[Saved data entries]
******

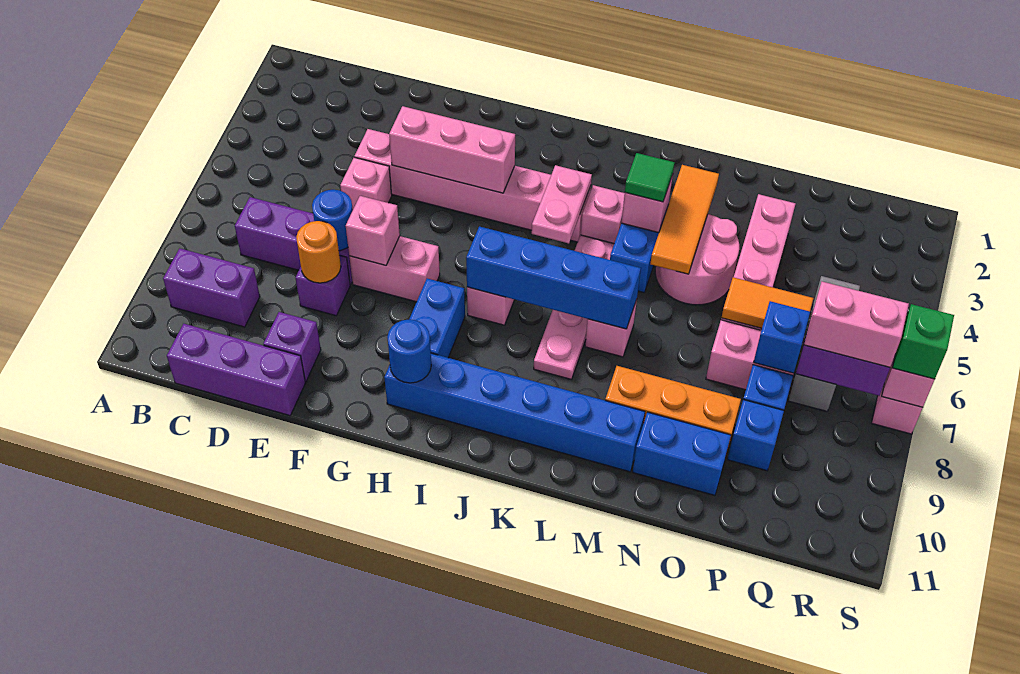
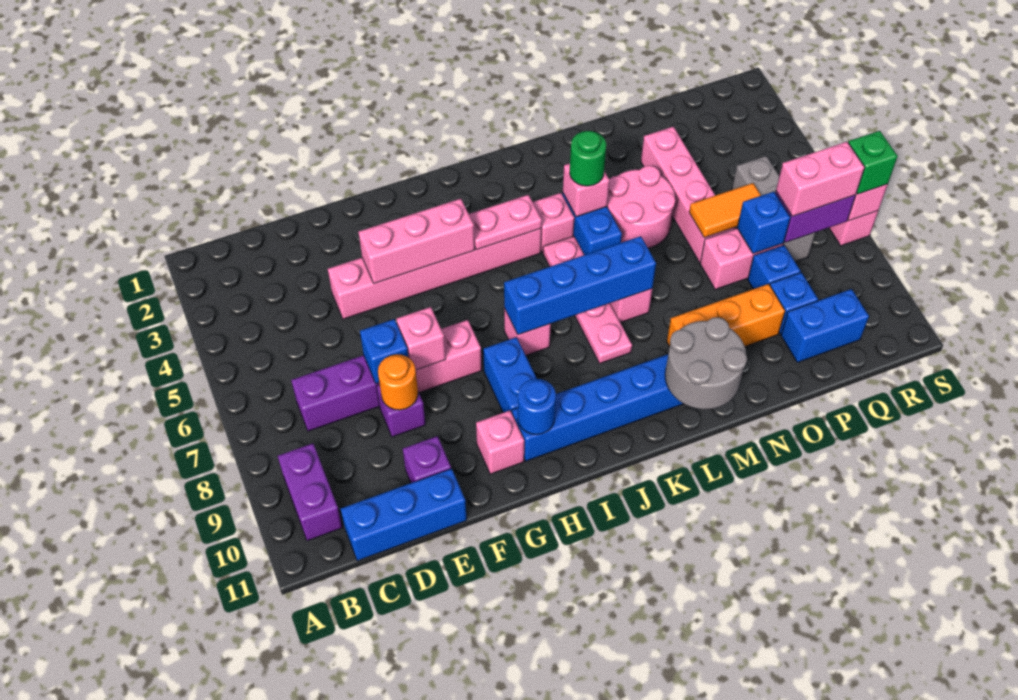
purple brick B9:C9 level 1 -> purple brick B9:B10 level 1
purple brick C11:E11 level 1 -> blue brick C11:E11 level 1
pink brick E5 level 1 -> pink brick G10 level 1
blue round brick E7 level 2 -> blue brick E7 level 2
pink plate J4:J5 level 2 -> pink plate I4:J4 level 2
green tile L4 level 3 -> green round brick L4 level 3
none -> grey round brick L10:M11 level 2
orange tile M3:M5 level 2 -> none
blue brick N10:O10 level 1 -> blue brick P10:Q10 level 1

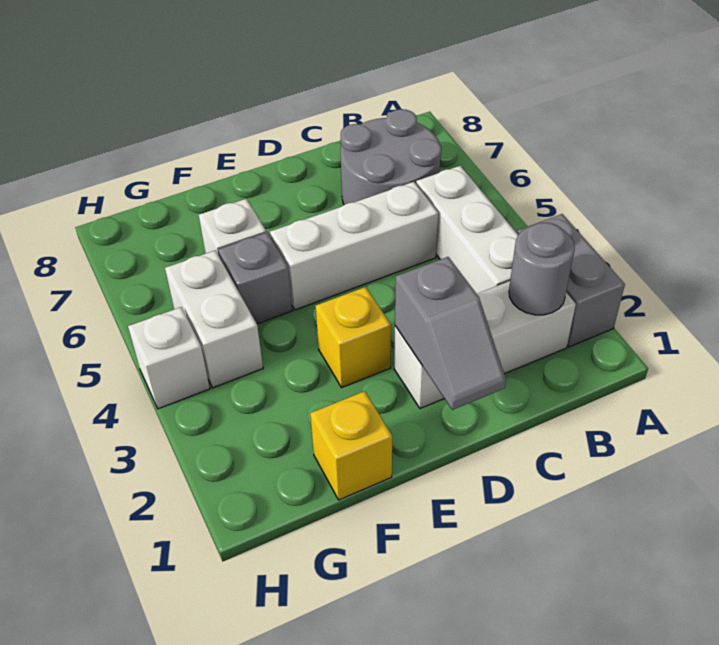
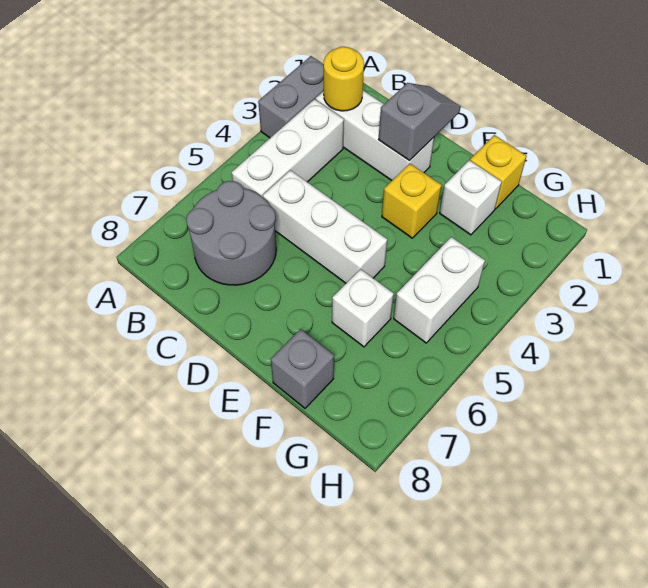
grey round brick B2 level 2 -> yellow round brick B2 level 2
grey brick F5 level 1 -> grey brick F8 level 1
white brick H4 level 1 -> white brick F2 level 1

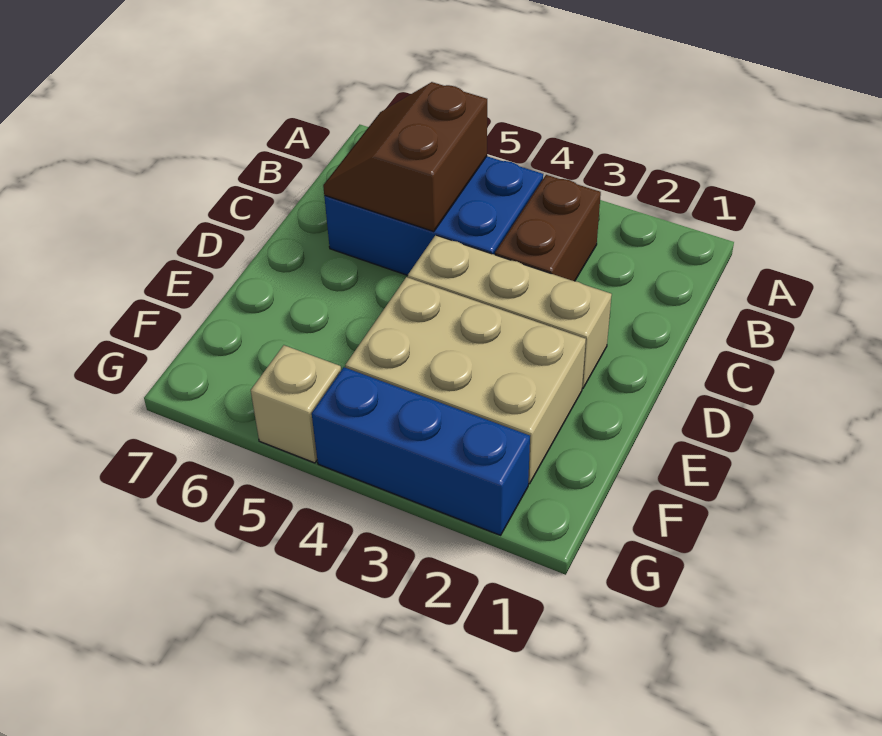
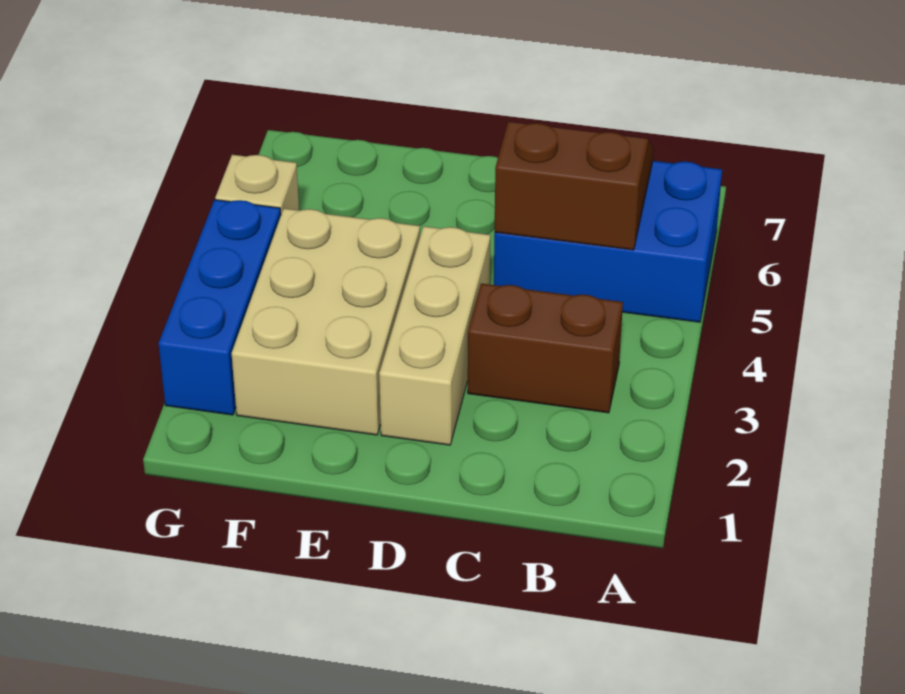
blue brick B4:C6 level 1 -> blue brick A5:C6 level 1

******

▶ THE PROBLEM
Leaving the pictures aside, output each entry above exactly as written.

▶ FINISHED EXERCISE
purple brick B9:C9 level 1 -> purple brick B9:B10 level 1
purple brick C11:E11 level 1 -> blue brick C11:E11 level 1
pink brick E5 level 1 -> pink brick G10 level 1
blue round brick E7 level 2 -> blue brick E7 level 2
pink plate J4:J5 level 2 -> pink plate I4:J4 level 2
green tile L4 level 3 -> green round brick L4 level 3
none -> grey round brick L10:M11 level 2
orange tile M3:M5 level 2 -> none
blue brick N10:O10 level 1 -> blue brick P10:Q10 level 1

grey round brick B2 level 2 -> yellow round brick B2 level 2
grey brick F5 level 1 -> grey brick F8 level 1
white brick H4 level 1 -> white brick F2 level 1

blue brick B4:C6 level 1 -> blue brick A5:C6 level 1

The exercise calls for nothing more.